▶ Try it
Below is a listing. Quote from it, exactly, the lines from the one containing "BUZZER3: KY-006 -> YL-44" down to the one containing "PIXELS1 pin VCC: none -> 3V3", both ends included, and nothing else.

▶ Data extracts
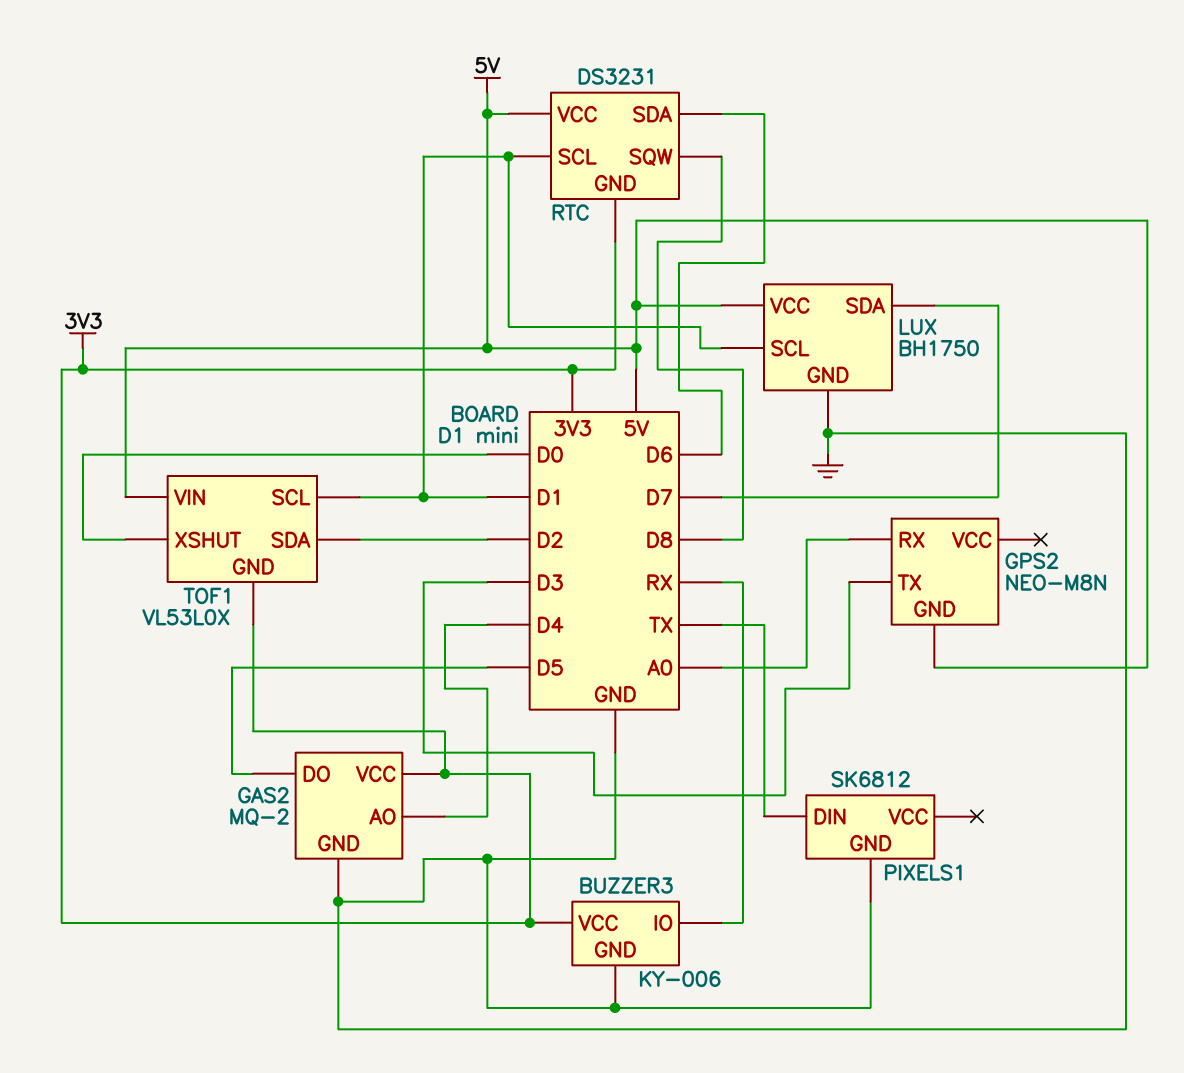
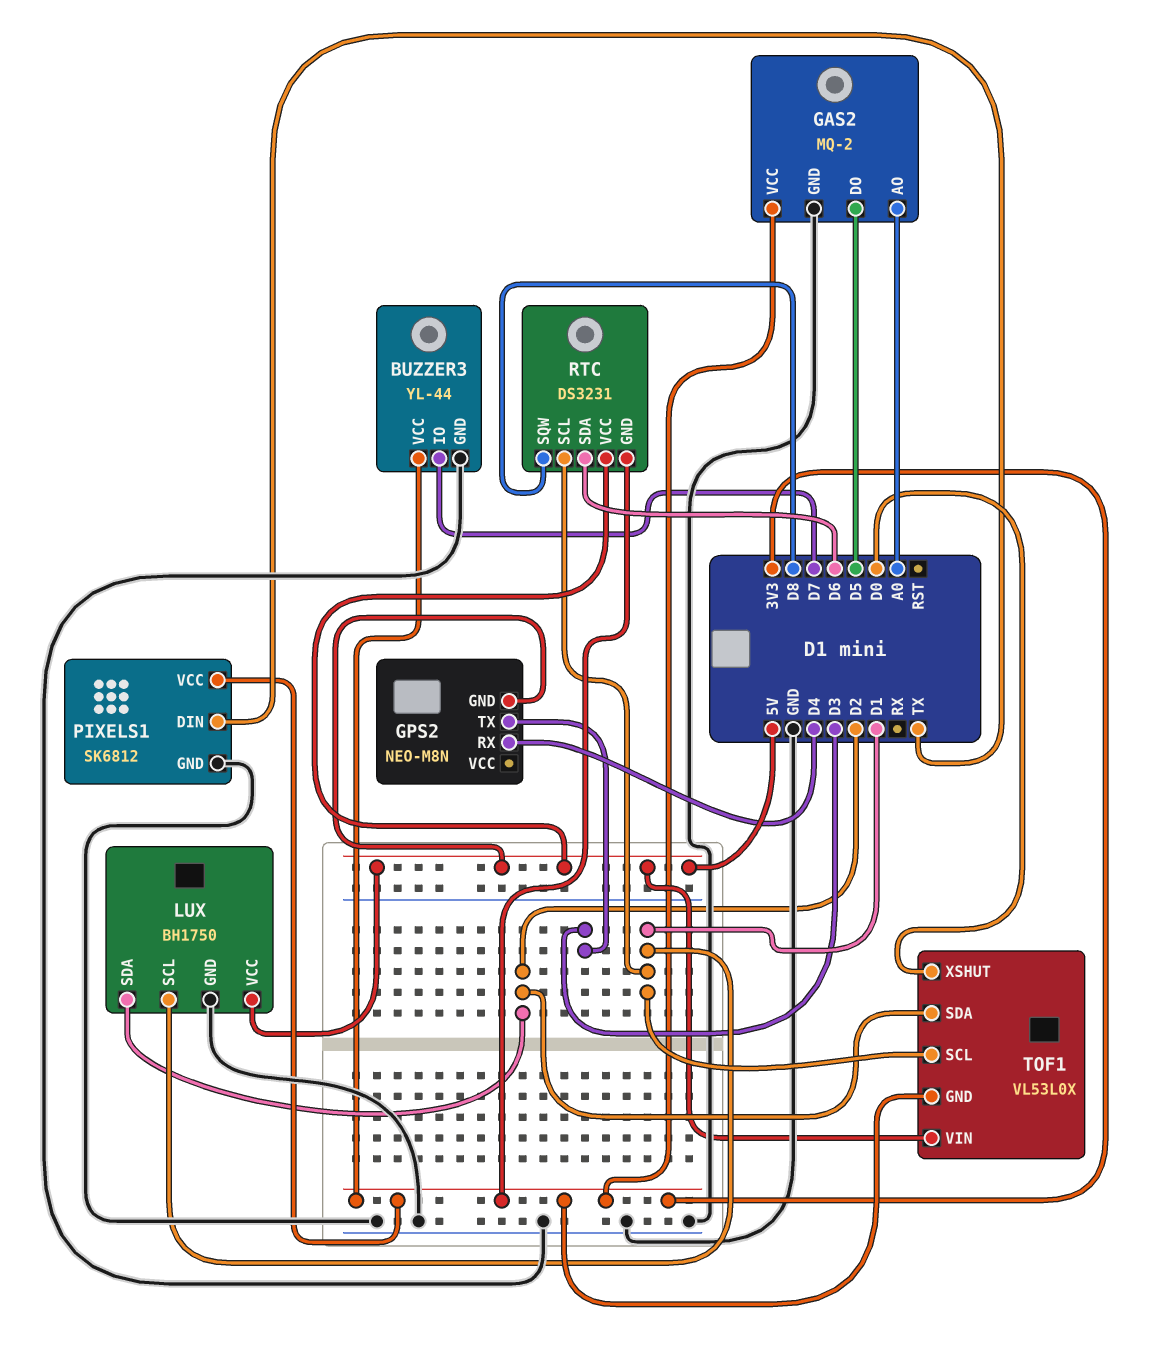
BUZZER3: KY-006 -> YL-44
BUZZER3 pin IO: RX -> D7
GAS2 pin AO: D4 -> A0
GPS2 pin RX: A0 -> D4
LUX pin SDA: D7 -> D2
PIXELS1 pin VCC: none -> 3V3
...
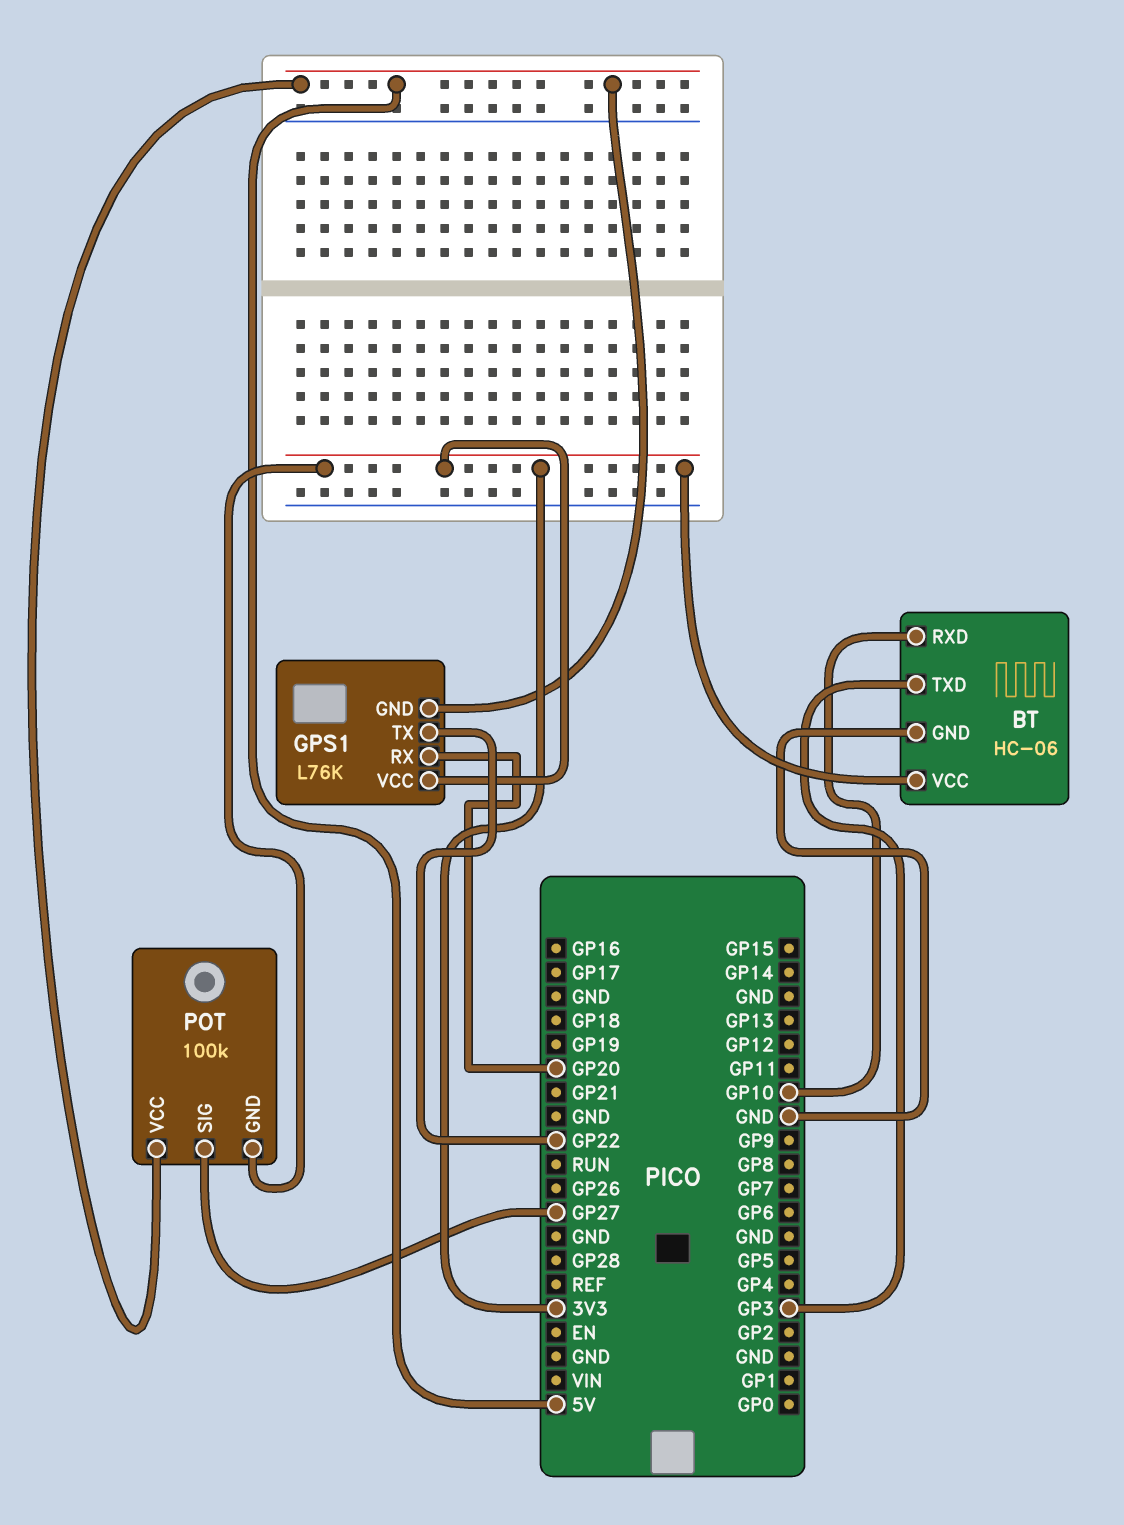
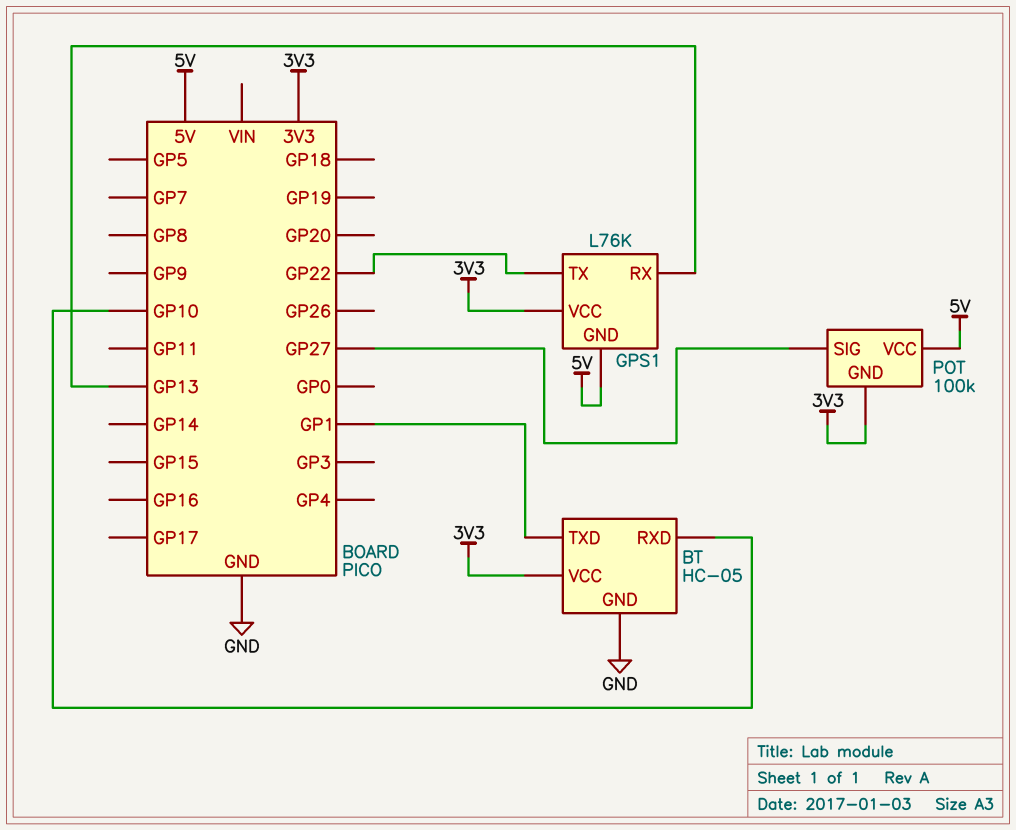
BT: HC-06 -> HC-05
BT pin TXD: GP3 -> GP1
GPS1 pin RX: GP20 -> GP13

▶ Answer space
BUZZER3: KY-006 -> YL-44
BUZZER3 pin IO: RX -> D7
GAS2 pin AO: D4 -> A0
GPS2 pin RX: A0 -> D4
LUX pin SDA: D7 -> D2
PIXELS1 pin VCC: none -> 3V3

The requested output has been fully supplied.